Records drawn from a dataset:
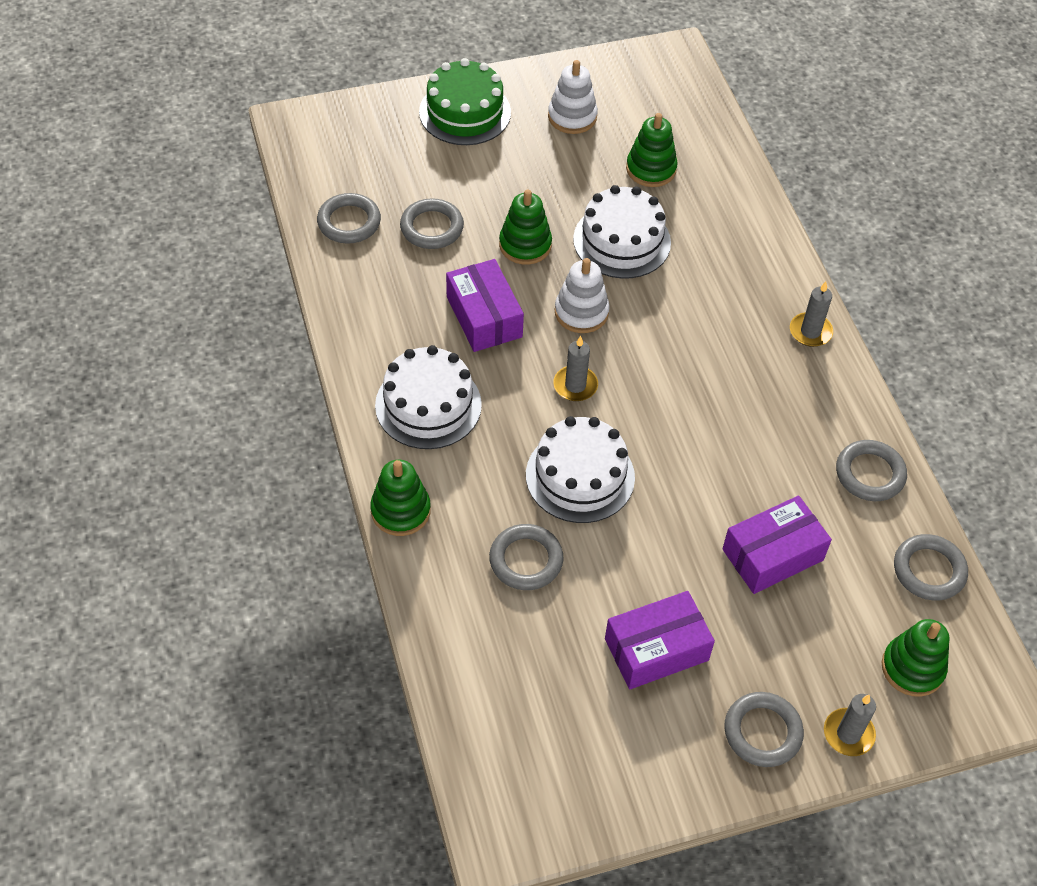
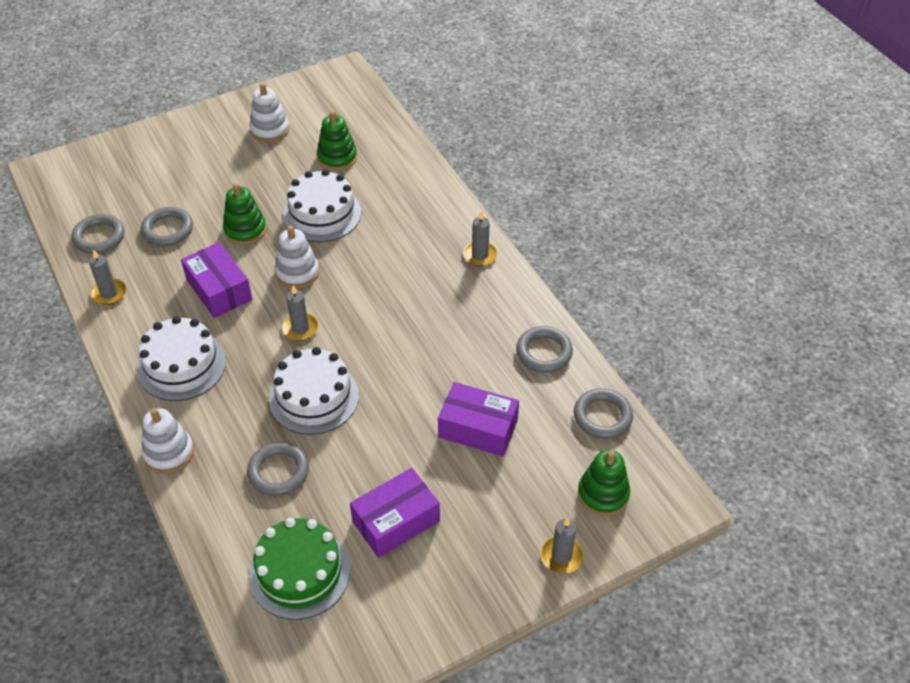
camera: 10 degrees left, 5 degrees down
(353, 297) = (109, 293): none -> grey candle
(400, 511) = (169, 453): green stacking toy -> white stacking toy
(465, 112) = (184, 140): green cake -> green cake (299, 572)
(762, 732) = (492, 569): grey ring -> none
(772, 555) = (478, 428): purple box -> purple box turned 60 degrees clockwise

#### TASK DIRECTIONS:
Each line above should be set down exactly as written, with pictures excluded.

#### SOLUTION TO THIS PROBLEM:
camera: 10 degrees left, 5 degrees down
(353, 297) = (109, 293): none -> grey candle
(400, 511) = (169, 453): green stacking toy -> white stacking toy
(465, 112) = (184, 140): green cake -> green cake (299, 572)
(762, 732) = (492, 569): grey ring -> none
(772, 555) = (478, 428): purple box -> purple box turned 60 degrees clockwise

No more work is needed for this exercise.